* **Action item**:
Write out word for word each line from the one containing "none -> pink brick C4:C5 level 1" through the close of the listing, including both ends. Pictures do not belong in the copy.

[Data to examine]

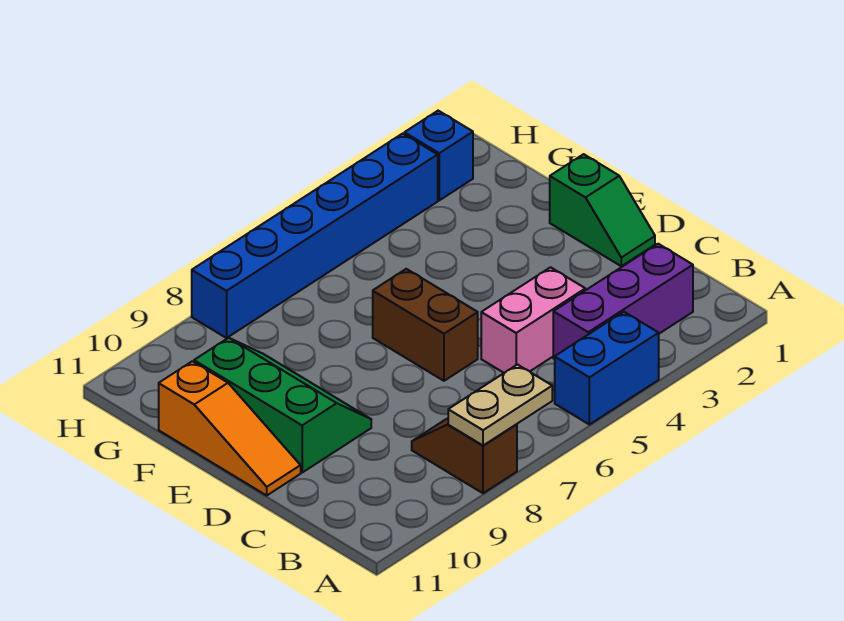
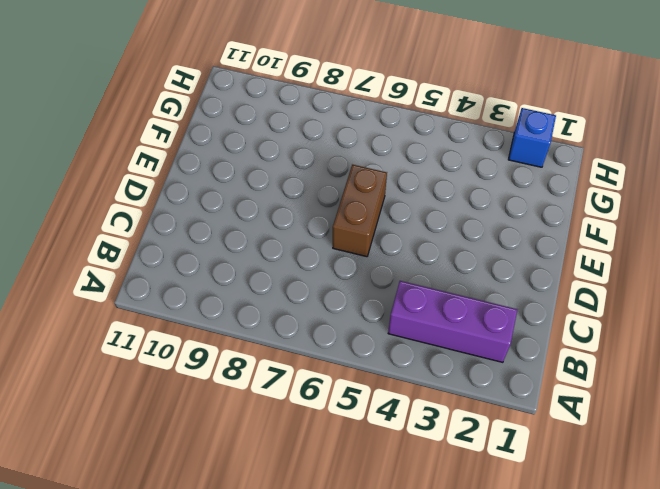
none -> blue brick A4:A5 level 1
none -> brown slope A8:B8 level 1 top A

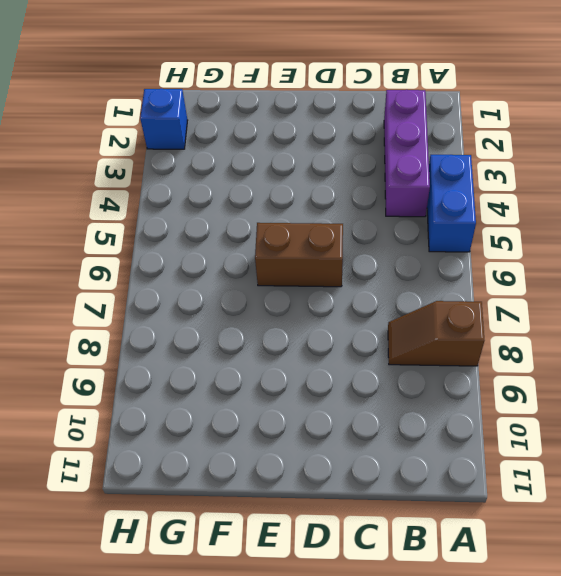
none -> pink brick C4:C5 level 1
none -> green slope D1:E1 level 1 top E

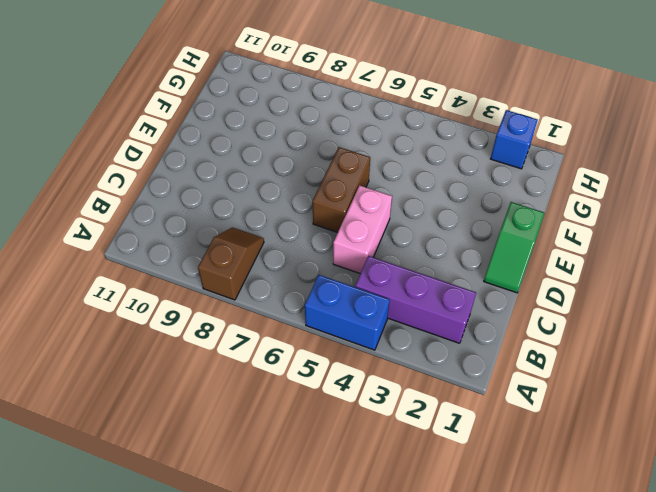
pink brick C5:D5 level 1 -> pink brick C4:C5 level 1
none -> green slope D9:F10 level 1 top 10
none -> orange slope D11:F11 level 1 top F

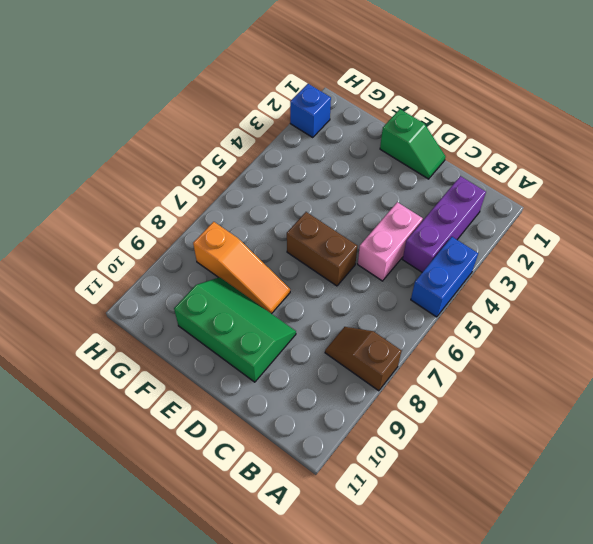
orange slope E8:G8 level 1 top G -> orange slope D11:F11 level 1 top F
none -> blue brick H3:H8 level 1
none -> tan plate A7:A8 level 2

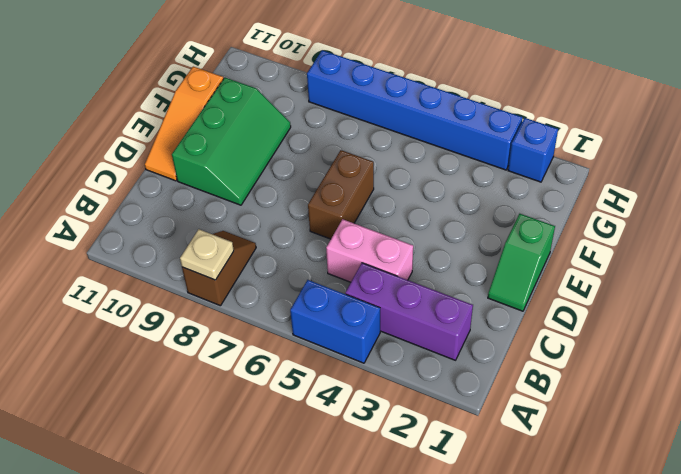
tan plate A8 level 2 -> tan plate A7:A8 level 2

[/Data to examine]

* **Exercise solution**:
none -> pink brick C4:C5 level 1
none -> green slope D1:E1 level 1 top E

pink brick C5:D5 level 1 -> pink brick C4:C5 level 1
none -> green slope D9:F10 level 1 top 10
none -> orange slope D11:F11 level 1 top F

orange slope E8:G8 level 1 top G -> orange slope D11:F11 level 1 top F
none -> blue brick H3:H8 level 1
none -> tan plate A7:A8 level 2

tan plate A8 level 2 -> tan plate A7:A8 level 2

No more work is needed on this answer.